▶ **Records shown**:
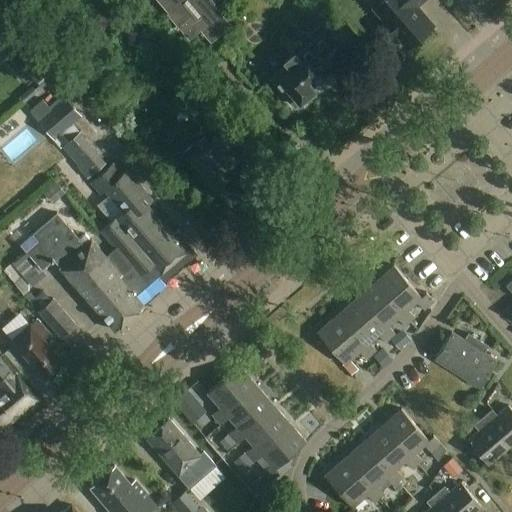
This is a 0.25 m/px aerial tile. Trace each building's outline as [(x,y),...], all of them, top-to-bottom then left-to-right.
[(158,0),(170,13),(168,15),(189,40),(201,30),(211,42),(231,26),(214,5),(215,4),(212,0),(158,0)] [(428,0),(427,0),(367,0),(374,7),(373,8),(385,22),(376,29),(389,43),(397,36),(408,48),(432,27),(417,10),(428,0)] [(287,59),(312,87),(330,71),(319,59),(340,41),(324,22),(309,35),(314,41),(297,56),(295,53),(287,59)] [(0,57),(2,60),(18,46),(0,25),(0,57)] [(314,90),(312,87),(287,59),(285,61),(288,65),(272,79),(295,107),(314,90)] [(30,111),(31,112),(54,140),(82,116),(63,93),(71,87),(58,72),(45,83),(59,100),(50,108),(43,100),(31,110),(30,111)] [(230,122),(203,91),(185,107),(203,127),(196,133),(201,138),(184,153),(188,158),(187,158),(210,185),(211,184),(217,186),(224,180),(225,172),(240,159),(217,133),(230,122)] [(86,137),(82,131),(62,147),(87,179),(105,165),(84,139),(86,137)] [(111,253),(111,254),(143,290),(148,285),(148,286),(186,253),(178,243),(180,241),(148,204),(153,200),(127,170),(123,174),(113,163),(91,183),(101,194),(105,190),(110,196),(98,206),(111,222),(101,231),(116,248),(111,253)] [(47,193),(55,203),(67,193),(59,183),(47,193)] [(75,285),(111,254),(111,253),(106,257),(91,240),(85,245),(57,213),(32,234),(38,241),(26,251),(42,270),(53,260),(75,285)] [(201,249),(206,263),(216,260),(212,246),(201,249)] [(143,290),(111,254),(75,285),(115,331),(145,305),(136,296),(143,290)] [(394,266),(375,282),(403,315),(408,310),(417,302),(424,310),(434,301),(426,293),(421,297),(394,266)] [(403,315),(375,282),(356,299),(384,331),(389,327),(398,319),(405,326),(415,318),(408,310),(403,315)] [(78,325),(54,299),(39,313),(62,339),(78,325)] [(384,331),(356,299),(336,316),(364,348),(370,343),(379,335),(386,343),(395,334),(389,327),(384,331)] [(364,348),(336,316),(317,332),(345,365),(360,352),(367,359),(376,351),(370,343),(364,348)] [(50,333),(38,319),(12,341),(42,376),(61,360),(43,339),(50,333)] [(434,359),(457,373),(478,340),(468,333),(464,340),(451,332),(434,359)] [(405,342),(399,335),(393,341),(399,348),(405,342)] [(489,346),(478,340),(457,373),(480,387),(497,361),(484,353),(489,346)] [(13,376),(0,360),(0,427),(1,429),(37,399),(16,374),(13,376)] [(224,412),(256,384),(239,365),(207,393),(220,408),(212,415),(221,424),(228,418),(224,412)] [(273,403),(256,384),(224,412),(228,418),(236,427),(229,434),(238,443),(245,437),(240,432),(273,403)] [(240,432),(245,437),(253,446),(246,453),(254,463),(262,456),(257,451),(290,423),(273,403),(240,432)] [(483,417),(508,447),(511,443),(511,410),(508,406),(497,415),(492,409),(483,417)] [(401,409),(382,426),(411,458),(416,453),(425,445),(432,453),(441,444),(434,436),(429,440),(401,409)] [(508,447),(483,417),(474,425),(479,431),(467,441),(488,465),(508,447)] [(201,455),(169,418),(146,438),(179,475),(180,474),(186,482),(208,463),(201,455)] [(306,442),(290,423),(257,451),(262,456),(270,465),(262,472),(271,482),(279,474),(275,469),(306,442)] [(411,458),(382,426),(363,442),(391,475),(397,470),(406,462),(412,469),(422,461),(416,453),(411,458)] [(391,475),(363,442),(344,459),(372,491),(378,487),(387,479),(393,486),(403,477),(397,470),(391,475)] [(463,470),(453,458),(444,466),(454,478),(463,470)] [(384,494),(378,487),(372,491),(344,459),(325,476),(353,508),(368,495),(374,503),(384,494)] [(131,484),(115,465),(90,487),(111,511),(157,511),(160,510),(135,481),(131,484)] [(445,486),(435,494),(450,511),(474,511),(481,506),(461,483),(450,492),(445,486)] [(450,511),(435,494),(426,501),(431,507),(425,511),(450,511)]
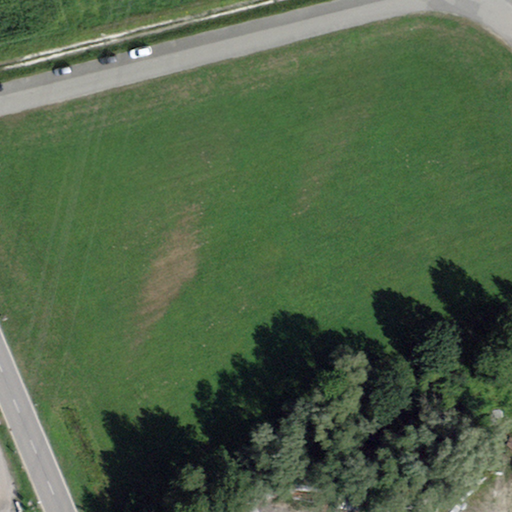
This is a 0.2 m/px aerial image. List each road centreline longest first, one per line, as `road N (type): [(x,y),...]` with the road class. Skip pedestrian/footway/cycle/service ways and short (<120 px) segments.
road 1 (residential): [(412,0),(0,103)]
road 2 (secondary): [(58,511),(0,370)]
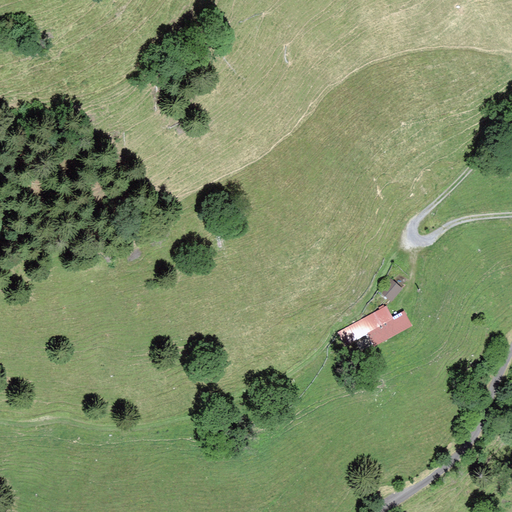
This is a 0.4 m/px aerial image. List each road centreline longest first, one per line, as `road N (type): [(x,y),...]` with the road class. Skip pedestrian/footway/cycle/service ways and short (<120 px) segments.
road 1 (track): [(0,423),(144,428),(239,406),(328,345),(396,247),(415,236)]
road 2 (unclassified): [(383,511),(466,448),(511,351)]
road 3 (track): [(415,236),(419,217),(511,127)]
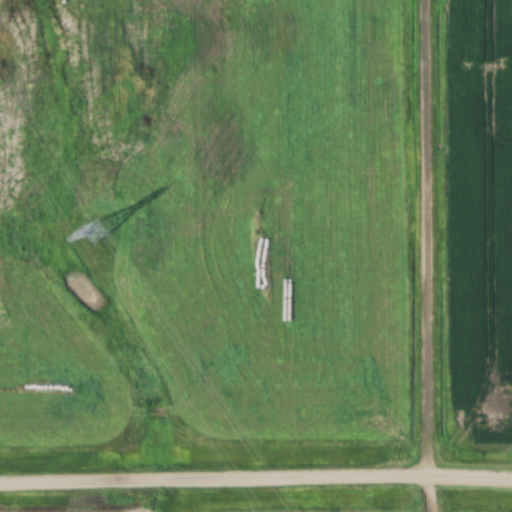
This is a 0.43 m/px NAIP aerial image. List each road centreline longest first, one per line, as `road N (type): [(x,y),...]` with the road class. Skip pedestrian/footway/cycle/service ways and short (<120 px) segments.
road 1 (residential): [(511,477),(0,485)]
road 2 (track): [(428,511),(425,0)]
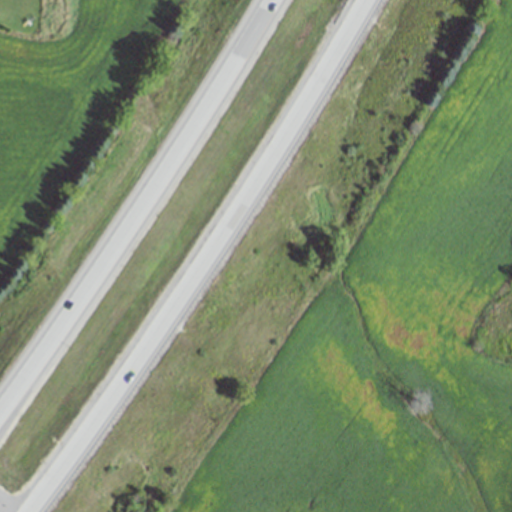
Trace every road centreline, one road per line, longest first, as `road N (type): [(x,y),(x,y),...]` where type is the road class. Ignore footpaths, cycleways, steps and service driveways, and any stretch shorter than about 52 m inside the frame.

▶ **What the task asks**:
Return every one of the items above verbatim, leaving the pictures out.

▶ **Final result**:
This is a 0.25 m/px aerial tile. Trace each building's outline as [(x,y),...], all of them, top-to-bottom then left-to-right.
[(158,0),(170,13),(168,15),(189,40),(201,30),(211,42),(231,26),(214,5),(215,4),(212,0),(158,0)] [(428,0),(427,0),(367,0),(374,7),(373,8),(385,22),(376,29),(389,43),(397,36),(408,48),(432,27),(417,10),(428,0)] [(287,59),(312,87),(330,71),(319,59),(340,41),(324,22),(309,35),(314,41),(297,56),(295,53),(287,59)] [(0,57),(2,60),(18,46),(0,25),(0,57)] [(314,90),(312,87),(287,59),(285,61),(288,65),(272,79),(295,107),(314,90)] [(30,111),(31,112),(54,140),(82,116),(63,93),(71,87),(58,72),(45,83),(59,100),(50,108),(43,100),(31,110),(30,111)] [(230,122),(203,91),(185,107),(203,127),(196,133),(201,138),(184,153),(188,158),(187,158),(210,185),(211,184),(217,186),(224,180),(225,172),(240,159),(217,133),(230,122)] [(86,137),(82,131),(62,147),(87,179),(105,165),(84,139),(86,137)] [(111,253),(111,254),(143,290),(148,285),(148,286),(186,253),(178,243),(180,241),(148,204),(153,200),(127,170),(123,174),(113,163),(91,183),(101,194),(105,190),(110,196),(98,206),(111,222),(101,231),(116,248),(111,253)] [(47,193),(55,203),(67,193),(59,183),(47,193)] [(75,285),(111,254),(111,253),(106,257),(91,240),(85,245),(57,213),(32,234),(38,241),(26,251),(42,270),(53,260),(75,285)] [(201,249),(206,263),(216,260),(212,246),(201,249)] [(143,290),(111,254),(75,285),(115,331),(145,305),(136,296),(143,290)] [(394,266),(375,282),(403,315),(408,310),(417,302),(424,310),(434,301),(426,293),(421,297),(394,266)] [(403,315),(375,282),(356,299),(384,331),(389,327),(398,319),(405,326),(415,318),(408,310),(403,315)] [(78,325),(54,299),(39,313),(62,339),(78,325)] [(384,331),(356,299),(336,316),(364,348),(370,343),(379,335),(386,343),(395,334),(389,327),(384,331)] [(364,348),(336,316),(317,332),(345,365),(360,352),(367,359),(376,351),(370,343),(364,348)] [(50,333),(38,319),(12,341),(42,376),(61,360),(43,339),(50,333)] [(434,359),(457,373),(478,340),(468,333),(464,340),(451,332),(434,359)] [(405,342),(399,335),(393,341),(399,348),(405,342)] [(489,346),(478,340),(457,373),(480,387),(497,361),(484,353),(489,346)] [(13,376),(0,360),(0,427),(1,429),(37,399),(16,374),(13,376)] [(224,412),(256,384),(239,365),(207,393),(220,408),(212,415),(221,424),(228,418),(224,412)] [(273,403),(256,384),(224,412),(228,418),(236,427),(229,434),(238,443),(245,437),(240,432),(273,403)] [(240,432),(245,437),(253,446),(246,453),(254,463),(262,456),(257,451),(290,423),(273,403),(240,432)] [(483,417),(508,447),(511,443),(511,410),(508,406),(497,415),(492,409),(483,417)] [(401,409),(382,426),(411,458),(416,453),(425,445),(432,453),(441,444),(434,436),(429,440),(401,409)] [(508,447),(483,417),(474,425),(479,431),(467,441),(488,465),(508,447)] [(201,455),(169,418),(146,438),(179,475),(180,474),(186,482),(208,463),(201,455)] [(306,442),(290,423),(257,451),(262,456),(270,465),(262,472),(271,482),(279,474),(275,469),(306,442)] [(411,458),(382,426),(363,442),(391,475),(397,470),(406,462),(412,469),(422,461),(416,453),(411,458)] [(391,475),(363,442),(344,459),(372,491),(378,487),(387,479),(393,486),(403,477),(397,470),(391,475)] [(463,470),(453,458),(444,466),(454,478),(463,470)] [(384,494),(378,487),(372,491),(344,459),(325,476),(353,508),(368,495),(374,503),(384,494)] [(131,484),(115,465),(90,487),(111,511),(157,511),(160,510),(135,481),(131,484)] [(445,486),(435,494),(450,511),(474,511),(481,506),(461,483),(450,492),(445,486)] [(450,511),(435,494),(426,501),(431,507),(425,511),(450,511)]
This is a 0.2 m/px aerial image. List each road centreline longest first, one per line, as `road N (type): [(x,y),...]` with the road class. Skip pedestrian/footway/cycle/service ways and short (<120 px) segments.
road 1 (residential): [(412,0),(0,103)]
road 2 (secondary): [(58,511),(0,370)]
This is a 0.4 m/px aerial image. List each road centreline longest first, one per line, as `road N (type): [(x,y),...]` with the road class. Skip pedestrian/footway/cycle/service ways and short (<120 px) segments.
road 1 (track): [(0,423),(144,428),(239,406),(328,345),(396,247),(415,236)]
road 2 (unclassified): [(383,511),(466,448),(511,351)]
road 3 (track): [(415,236),(419,217),(511,127)]
This is a 0.43 m/px NAIP aerial image. List each road centreline longest first, one per line, as `road N (type): [(x,y),...]` with the road class. Skip pedestrian/footway/cycle/service ways and short (<120 px) segments.
road 1 (residential): [(511,477),(0,485)]
road 2 (track): [(428,511),(425,0)]
Trace every road centreline, one road per line, longest first, as `road N (type): [(x,y),(x,y),...]` where type is the road class. Ignore footpaths, cycleways, steps and service driveways, and any stretch shorter than about 52 m inside the frame.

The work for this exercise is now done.